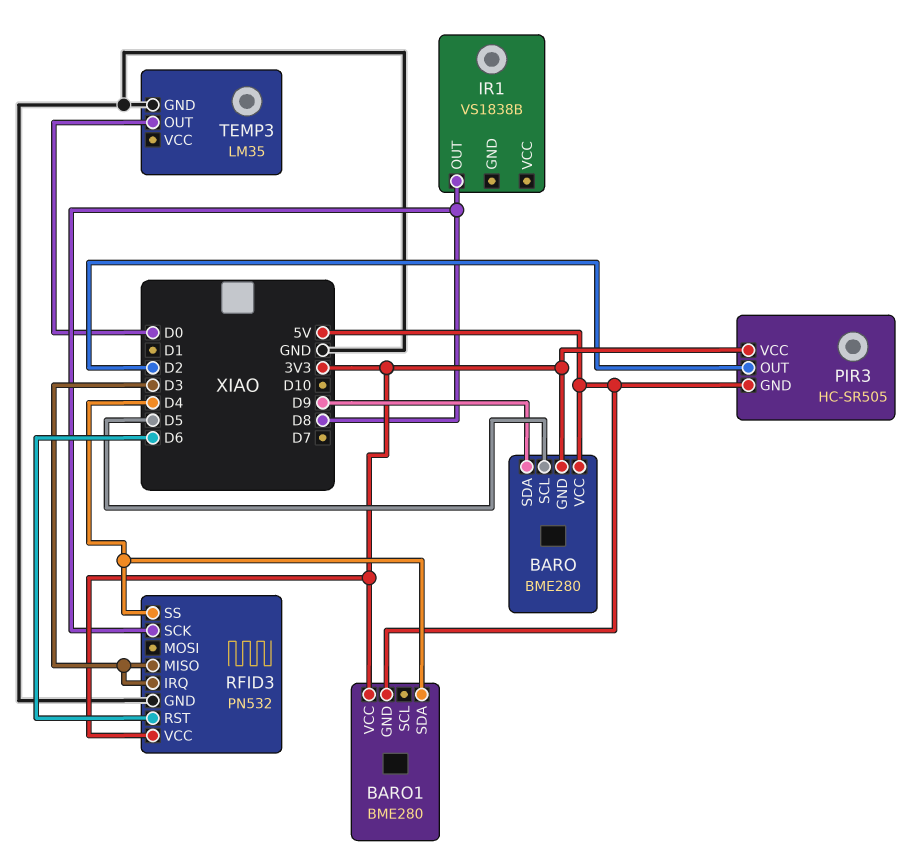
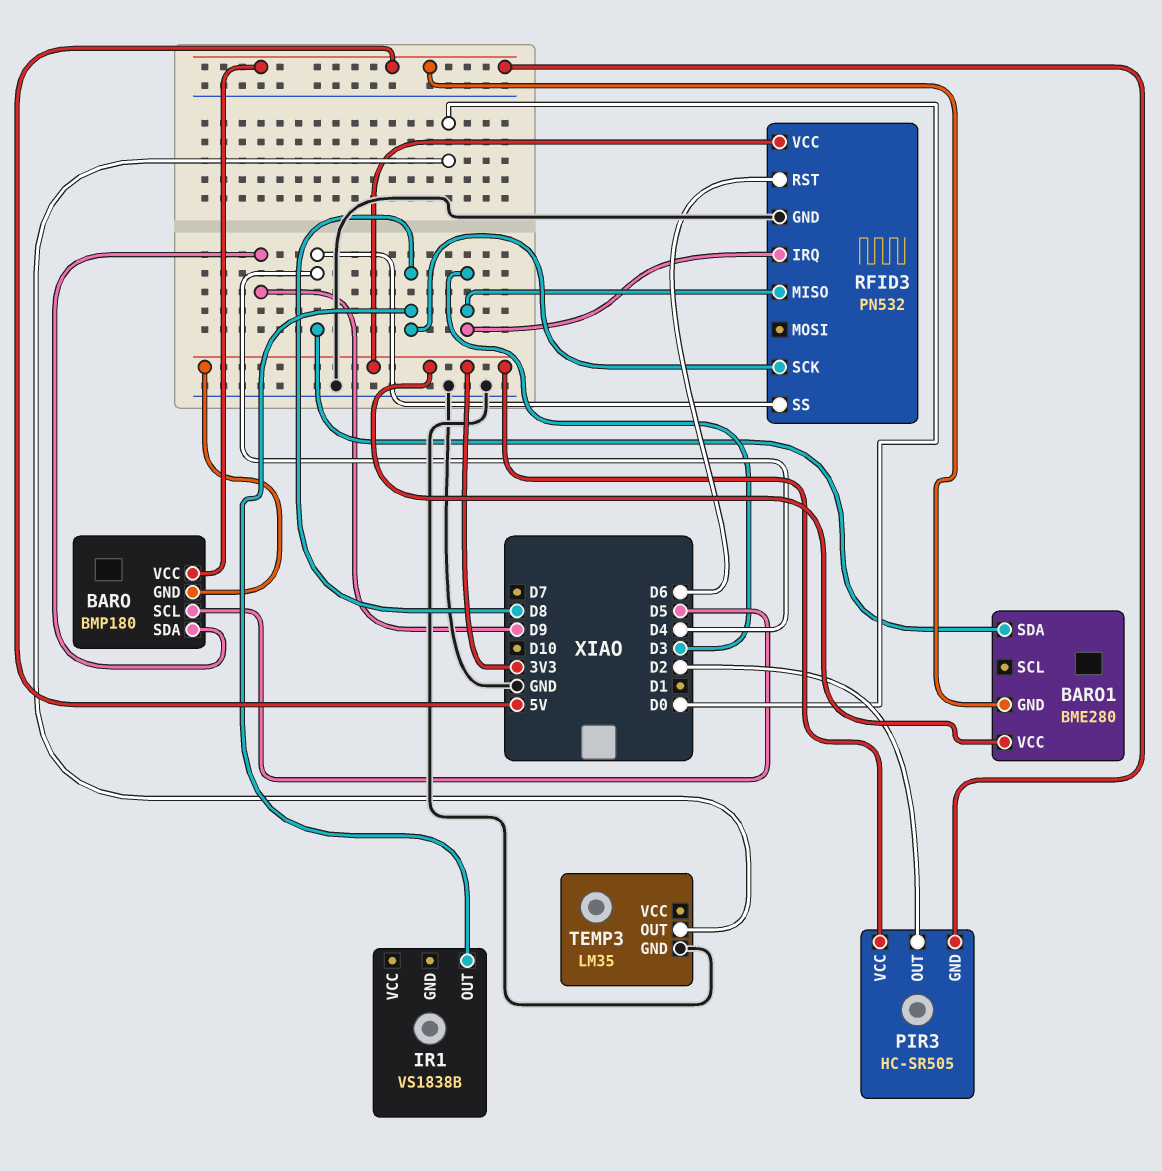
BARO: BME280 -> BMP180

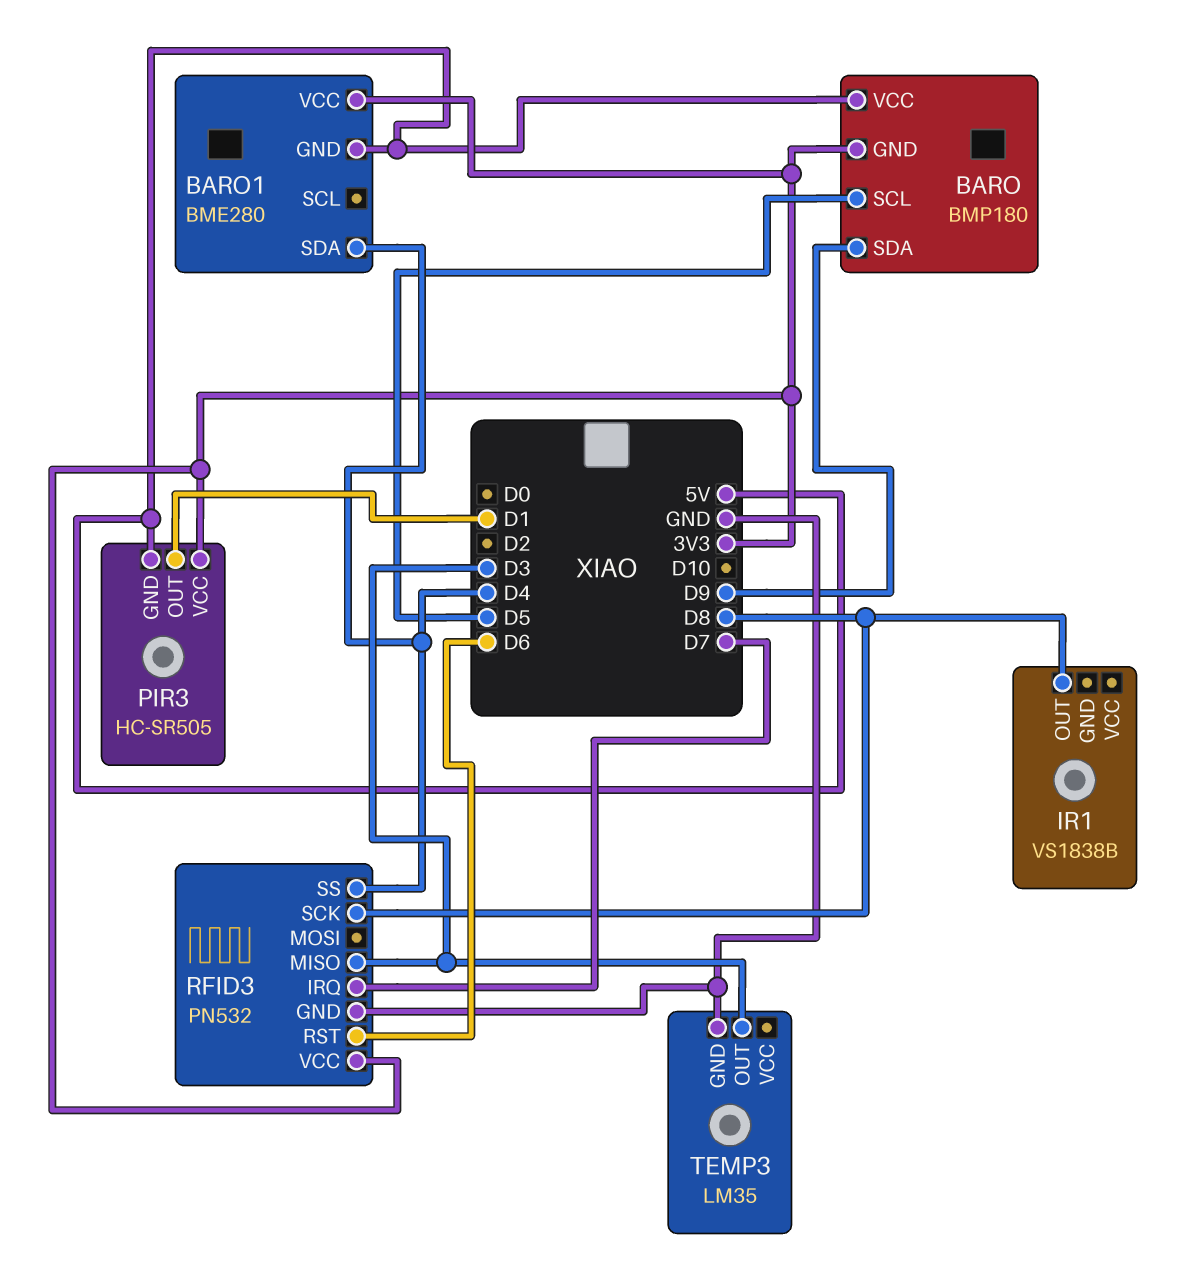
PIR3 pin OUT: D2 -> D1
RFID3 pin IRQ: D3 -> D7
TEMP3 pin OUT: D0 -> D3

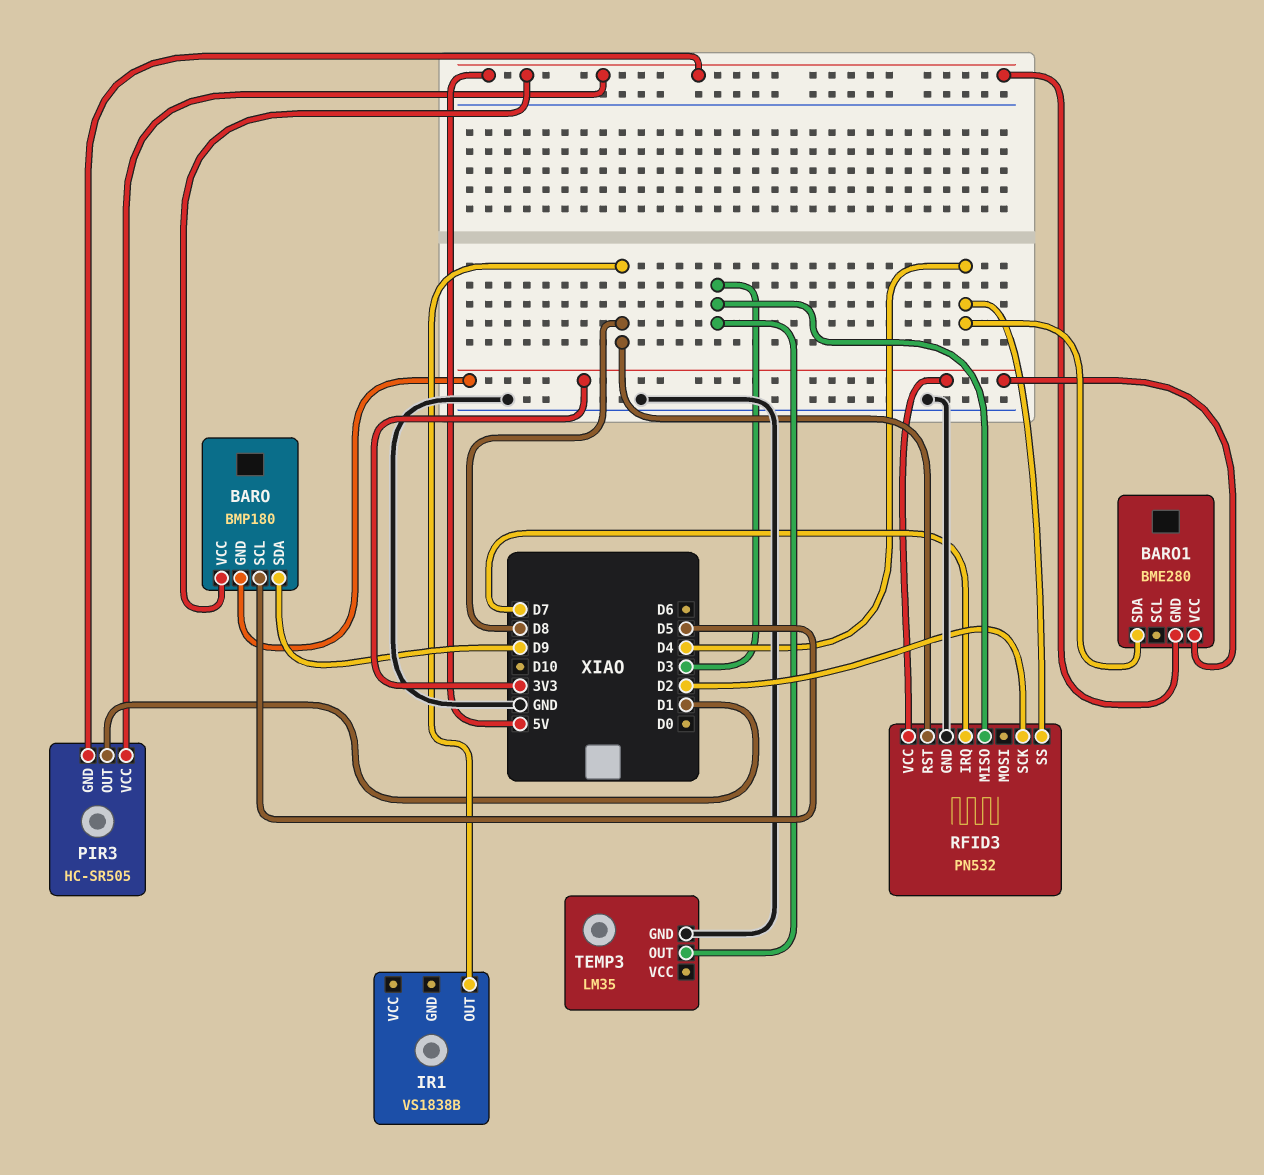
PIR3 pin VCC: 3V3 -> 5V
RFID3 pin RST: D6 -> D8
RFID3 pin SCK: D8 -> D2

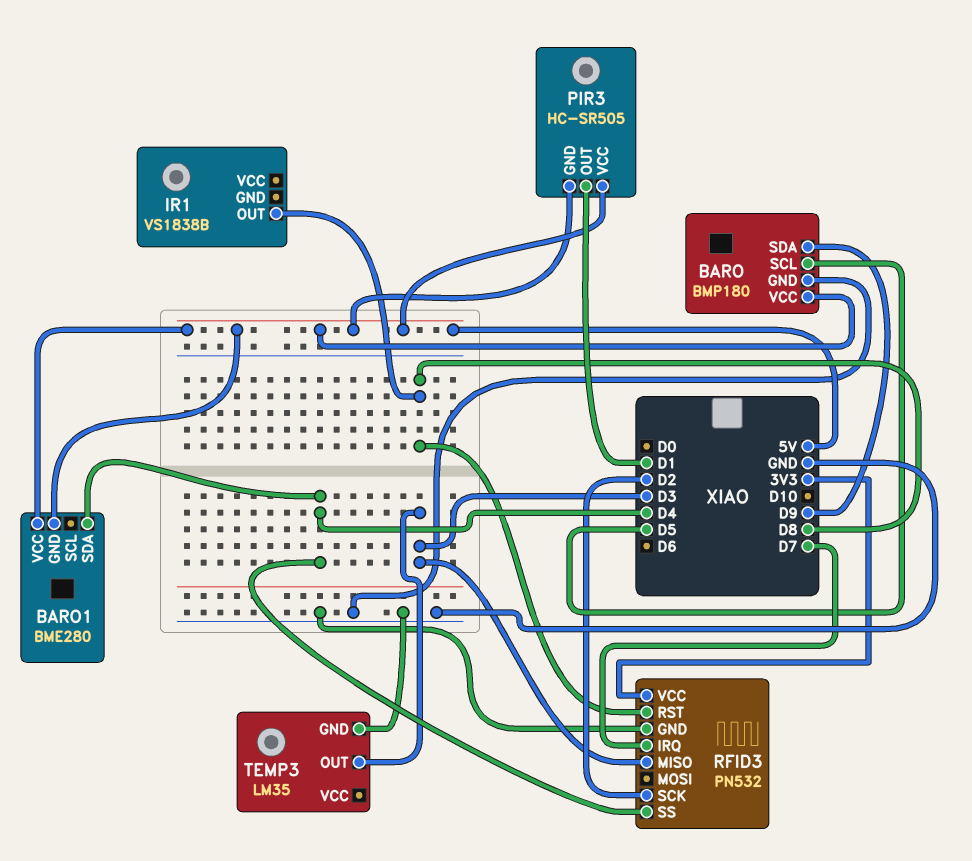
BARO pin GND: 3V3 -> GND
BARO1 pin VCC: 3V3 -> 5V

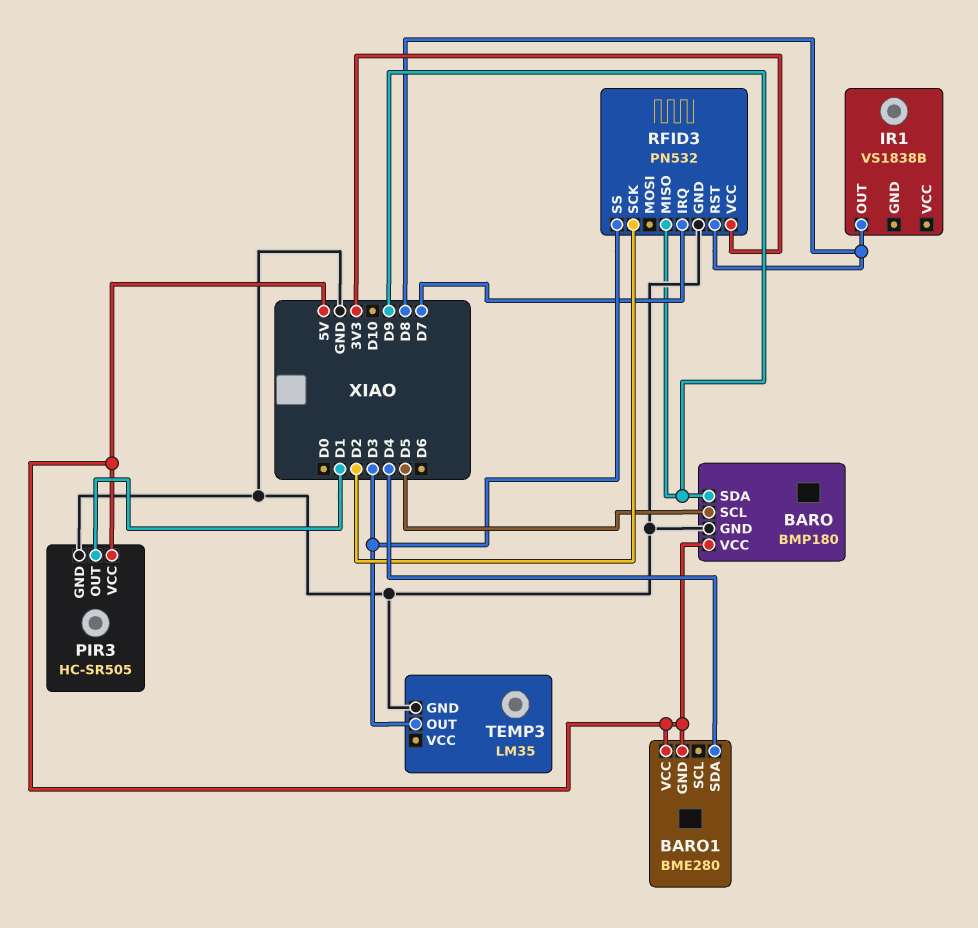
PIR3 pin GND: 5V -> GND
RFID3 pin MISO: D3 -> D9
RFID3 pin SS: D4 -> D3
____
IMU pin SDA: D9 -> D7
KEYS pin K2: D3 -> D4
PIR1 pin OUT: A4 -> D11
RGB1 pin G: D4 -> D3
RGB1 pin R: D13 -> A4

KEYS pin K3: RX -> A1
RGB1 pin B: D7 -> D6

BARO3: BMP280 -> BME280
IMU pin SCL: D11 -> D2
____
# What needs to be done:
Please return the material above only from the line that holds "BARO: BME280 -> BMP180" through the line that holds "RFID3 pin SS: D4 -> D3", exactly as it stands, ends included and pictures omitted.

# Solution:
BARO: BME280 -> BMP180

PIR3 pin OUT: D2 -> D1
RFID3 pin IRQ: D3 -> D7
TEMP3 pin OUT: D0 -> D3

PIR3 pin VCC: 3V3 -> 5V
RFID3 pin RST: D6 -> D8
RFID3 pin SCK: D8 -> D2

BARO pin GND: 3V3 -> GND
BARO1 pin VCC: 3V3 -> 5V

PIR3 pin GND: 5V -> GND
RFID3 pin MISO: D3 -> D9
RFID3 pin SS: D4 -> D3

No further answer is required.